§ TASK ITEM
Set down, exactly and in full, the line holding "D9: zener 15V (A GND, K SIG6) -> none" and all the lines after it until the listing ends, and nothing else.

[[ EXERCISE DATA open ]]

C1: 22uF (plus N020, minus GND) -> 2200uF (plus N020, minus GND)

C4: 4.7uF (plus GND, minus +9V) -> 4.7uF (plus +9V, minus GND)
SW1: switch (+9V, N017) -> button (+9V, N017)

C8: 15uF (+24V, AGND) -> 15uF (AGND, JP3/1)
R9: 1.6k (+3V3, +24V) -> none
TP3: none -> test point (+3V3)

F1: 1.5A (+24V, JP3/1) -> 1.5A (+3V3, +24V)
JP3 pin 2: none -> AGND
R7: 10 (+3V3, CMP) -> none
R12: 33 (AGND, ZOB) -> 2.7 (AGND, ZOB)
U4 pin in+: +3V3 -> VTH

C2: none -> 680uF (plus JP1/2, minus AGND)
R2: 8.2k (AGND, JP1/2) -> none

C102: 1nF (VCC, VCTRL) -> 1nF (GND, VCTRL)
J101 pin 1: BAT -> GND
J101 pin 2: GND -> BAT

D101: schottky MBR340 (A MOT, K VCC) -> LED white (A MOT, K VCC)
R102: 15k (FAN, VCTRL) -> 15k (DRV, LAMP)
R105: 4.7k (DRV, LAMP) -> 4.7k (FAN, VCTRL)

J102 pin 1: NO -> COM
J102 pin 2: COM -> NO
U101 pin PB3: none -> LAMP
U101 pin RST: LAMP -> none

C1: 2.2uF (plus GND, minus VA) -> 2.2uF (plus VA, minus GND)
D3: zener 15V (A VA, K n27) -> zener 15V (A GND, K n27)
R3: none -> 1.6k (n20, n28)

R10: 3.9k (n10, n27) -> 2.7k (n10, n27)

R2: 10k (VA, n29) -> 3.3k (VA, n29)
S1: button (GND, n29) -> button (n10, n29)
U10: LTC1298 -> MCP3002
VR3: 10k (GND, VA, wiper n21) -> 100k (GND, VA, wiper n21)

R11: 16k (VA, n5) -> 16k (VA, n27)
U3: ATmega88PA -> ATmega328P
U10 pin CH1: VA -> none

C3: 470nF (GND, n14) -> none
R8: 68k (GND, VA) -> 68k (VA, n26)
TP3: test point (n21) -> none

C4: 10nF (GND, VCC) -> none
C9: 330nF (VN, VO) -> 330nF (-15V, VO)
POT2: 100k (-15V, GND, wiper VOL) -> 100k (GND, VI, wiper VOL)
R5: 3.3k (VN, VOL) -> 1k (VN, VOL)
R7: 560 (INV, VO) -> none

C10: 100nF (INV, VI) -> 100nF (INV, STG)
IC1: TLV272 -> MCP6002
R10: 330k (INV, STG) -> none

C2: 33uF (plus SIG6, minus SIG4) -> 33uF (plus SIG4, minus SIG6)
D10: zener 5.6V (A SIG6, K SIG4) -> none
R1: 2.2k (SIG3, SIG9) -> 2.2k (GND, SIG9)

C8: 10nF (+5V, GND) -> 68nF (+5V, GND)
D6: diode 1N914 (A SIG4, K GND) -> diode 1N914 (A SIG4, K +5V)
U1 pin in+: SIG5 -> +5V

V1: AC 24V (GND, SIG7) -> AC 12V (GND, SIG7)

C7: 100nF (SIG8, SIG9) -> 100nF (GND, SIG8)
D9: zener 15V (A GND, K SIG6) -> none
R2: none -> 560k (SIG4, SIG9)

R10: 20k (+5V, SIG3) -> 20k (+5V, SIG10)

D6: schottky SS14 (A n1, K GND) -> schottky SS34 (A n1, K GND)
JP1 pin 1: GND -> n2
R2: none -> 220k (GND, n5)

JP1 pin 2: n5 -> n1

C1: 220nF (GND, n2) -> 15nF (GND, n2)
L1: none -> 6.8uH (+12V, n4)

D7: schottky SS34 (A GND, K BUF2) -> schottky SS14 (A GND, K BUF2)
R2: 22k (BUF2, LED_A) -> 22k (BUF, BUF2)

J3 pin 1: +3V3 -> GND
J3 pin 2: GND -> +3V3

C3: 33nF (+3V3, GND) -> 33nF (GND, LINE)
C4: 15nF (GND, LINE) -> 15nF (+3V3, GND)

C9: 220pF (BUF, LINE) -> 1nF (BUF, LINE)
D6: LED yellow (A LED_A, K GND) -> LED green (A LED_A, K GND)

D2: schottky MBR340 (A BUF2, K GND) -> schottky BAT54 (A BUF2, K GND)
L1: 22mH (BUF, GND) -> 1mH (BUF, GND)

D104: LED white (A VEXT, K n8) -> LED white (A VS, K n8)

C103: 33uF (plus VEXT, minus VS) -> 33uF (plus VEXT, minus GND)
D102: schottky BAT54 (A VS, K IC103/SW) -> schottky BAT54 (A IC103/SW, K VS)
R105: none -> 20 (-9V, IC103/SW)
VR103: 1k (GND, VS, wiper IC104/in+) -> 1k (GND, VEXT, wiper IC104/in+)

[[ EXERCISE DATA closed ]]

§ RESPONSE FOR THIS EXERCISE
D9: zener 15V (A GND, K SIG6) -> none
R2: none -> 560k (SIG4, SIG9)

R10: 20k (+5V, SIG3) -> 20k (+5V, SIG10)

D6: schottky SS14 (A n1, K GND) -> schottky SS34 (A n1, K GND)
JP1 pin 1: GND -> n2
R2: none -> 220k (GND, n5)

JP1 pin 2: n5 -> n1

C1: 220nF (GND, n2) -> 15nF (GND, n2)
L1: none -> 6.8uH (+12V, n4)

D7: schottky SS34 (A GND, K BUF2) -> schottky SS14 (A GND, K BUF2)
R2: 22k (BUF2, LED_A) -> 22k (BUF, BUF2)

J3 pin 1: +3V3 -> GND
J3 pin 2: GND -> +3V3

C3: 33nF (+3V3, GND) -> 33nF (GND, LINE)
C4: 15nF (GND, LINE) -> 15nF (+3V3, GND)

C9: 220pF (BUF, LINE) -> 1nF (BUF, LINE)
D6: LED yellow (A LED_A, K GND) -> LED green (A LED_A, K GND)

D2: schottky MBR340 (A BUF2, K GND) -> schottky BAT54 (A BUF2, K GND)
L1: 22mH (BUF, GND) -> 1mH (BUF, GND)

D104: LED white (A VEXT, K n8) -> LED white (A VS, K n8)

C103: 33uF (plus VEXT, minus VS) -> 33uF (plus VEXT, minus GND)
D102: schottky BAT54 (A VS, K IC103/SW) -> schottky BAT54 (A IC103/SW, K VS)
R105: none -> 20 (-9V, IC103/SW)
VR103: 1k (GND, VS, wiper IC104/in+) -> 1k (GND, VEXT, wiper IC104/in+)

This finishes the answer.